▶ [Task directions]: Consider the material that follows. How many of its lines contain "brick"? Reply with the number alone.

▶ [Information supplied]:
((
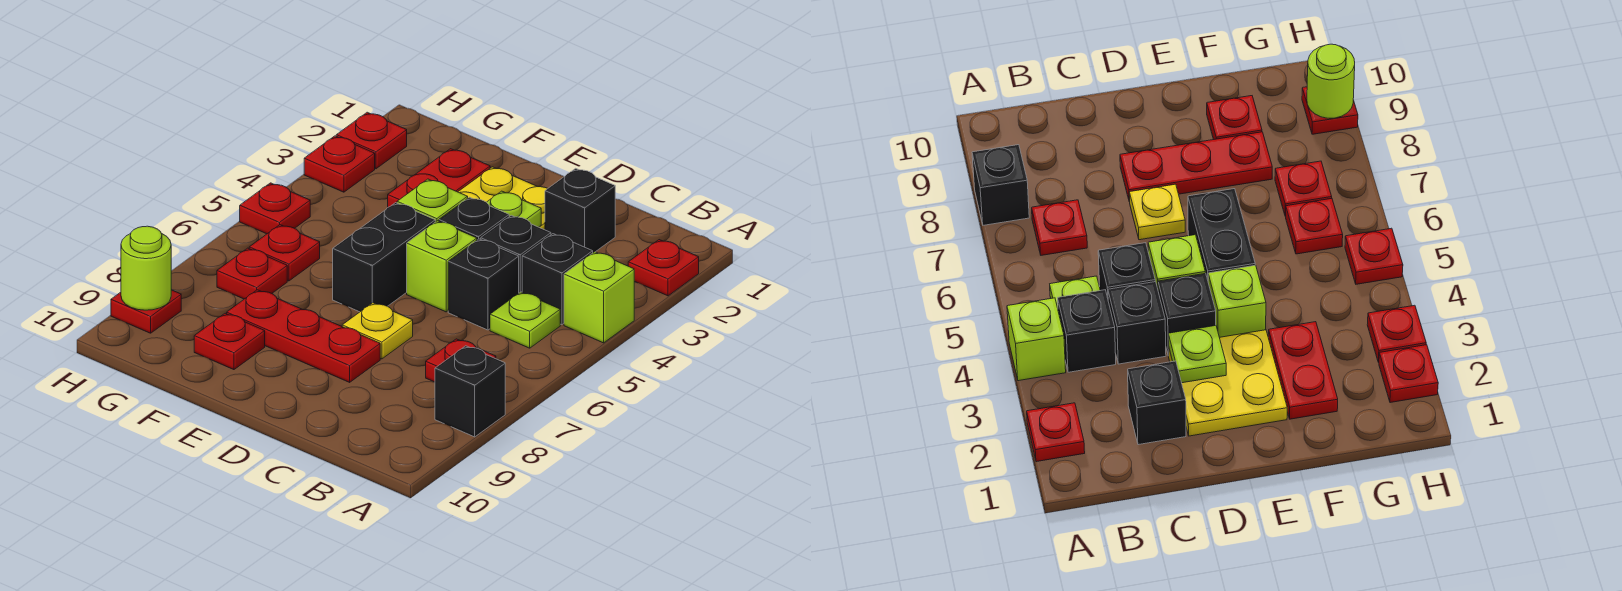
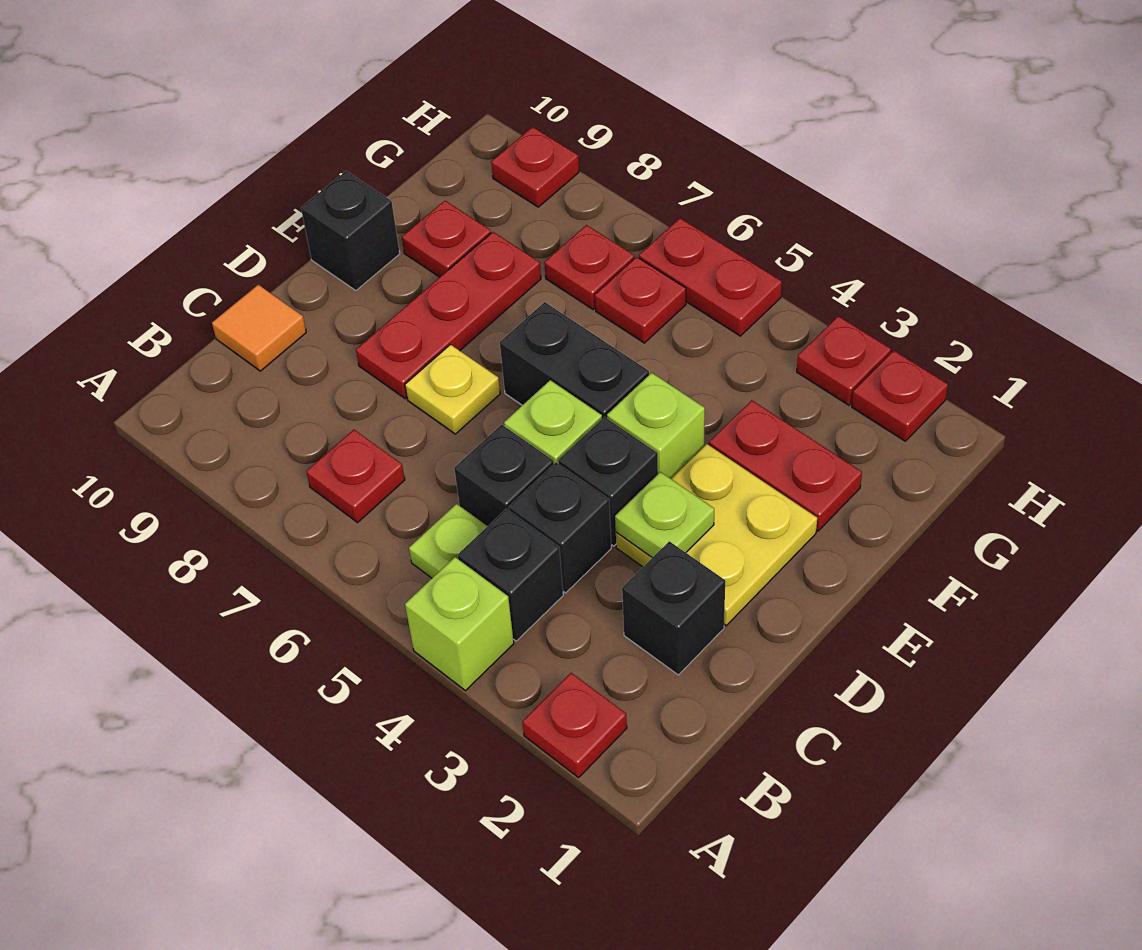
black brick A8 level 1 -> black brick E10 level 1
none -> orange tile C10 level 1
red plate H5 level 1 -> red plate H5:H6 level 1
lime round brick H9 level 2 -> none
))
▶ [Task answer]: 2